Problem statement: Reproduce the material from the line with "39: 1:42 -> none" to the line with "Priya: 1:46 -> 4:46", both included, substituting "no time" for "none" and changing nothing else. Give only those lines and leave the pictures out of your answer.

Information supplied:

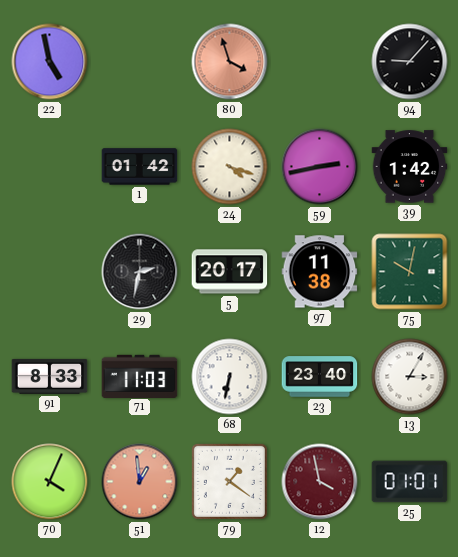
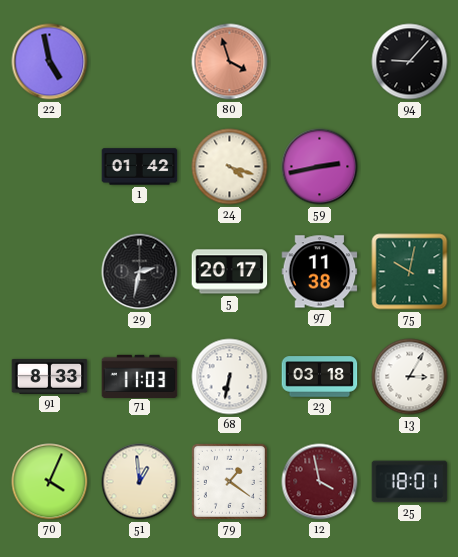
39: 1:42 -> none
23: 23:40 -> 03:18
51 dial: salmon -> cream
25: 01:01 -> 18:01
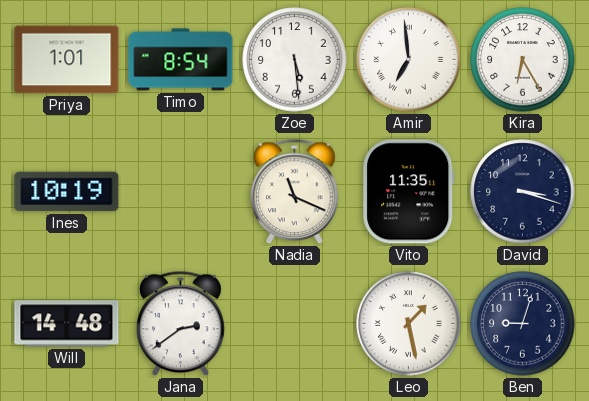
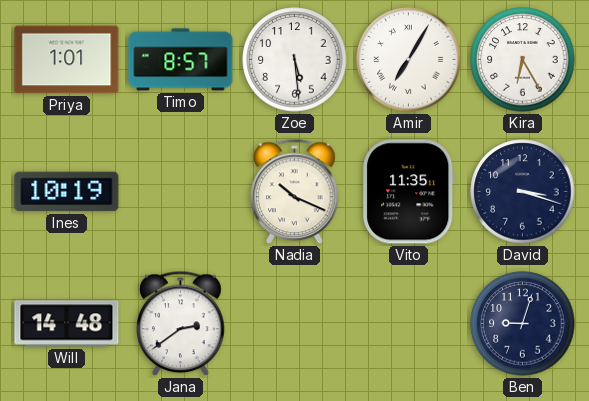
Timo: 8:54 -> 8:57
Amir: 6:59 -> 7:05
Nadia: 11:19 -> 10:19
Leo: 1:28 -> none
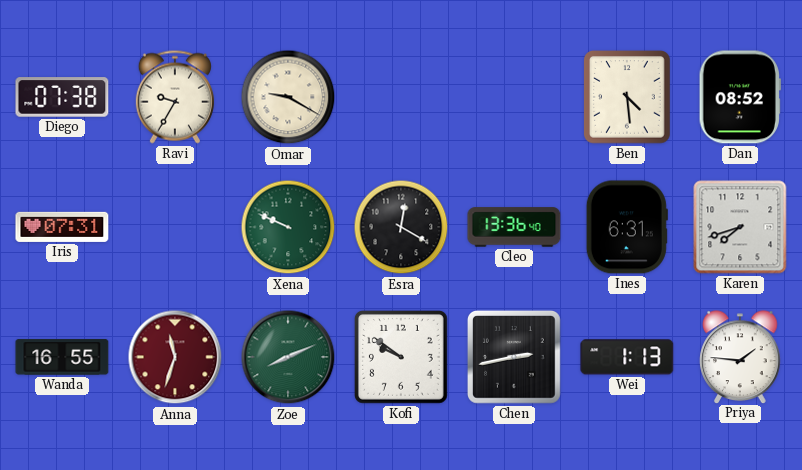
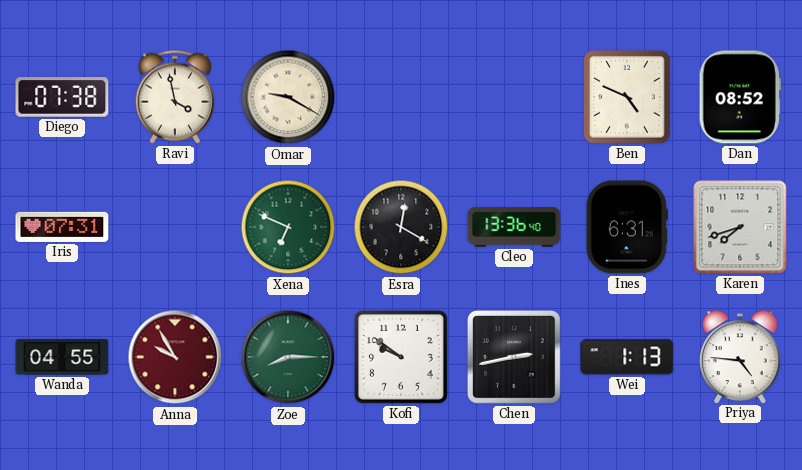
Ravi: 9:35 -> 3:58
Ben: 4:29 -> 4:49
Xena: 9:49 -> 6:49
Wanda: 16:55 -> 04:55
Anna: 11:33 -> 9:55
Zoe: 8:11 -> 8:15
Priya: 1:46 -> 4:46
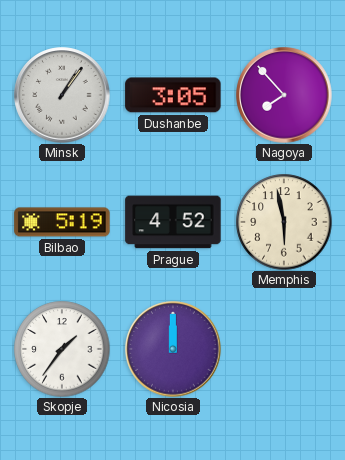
...
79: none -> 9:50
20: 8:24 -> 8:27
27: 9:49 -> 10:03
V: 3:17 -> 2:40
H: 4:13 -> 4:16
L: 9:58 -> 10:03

Answer below:
39: 1:42 -> no time
23: 23:40 -> 03:18
51 dial: salmon -> cream
25: 01:01 -> 18:01
Timo: 8:54 -> 8:57
Amir: 6:59 -> 7:05
Nadia: 11:19 -> 10:19
Leo: 1:28 -> no time
Ravi: 9:35 -> 3:58
Ben: 4:29 -> 4:49
Xena: 9:49 -> 6:49
Wanda: 16:55 -> 04:55
Anna: 11:33 -> 9:55
Zoe: 8:11 -> 8:15
Priya: 1:46 -> 4:46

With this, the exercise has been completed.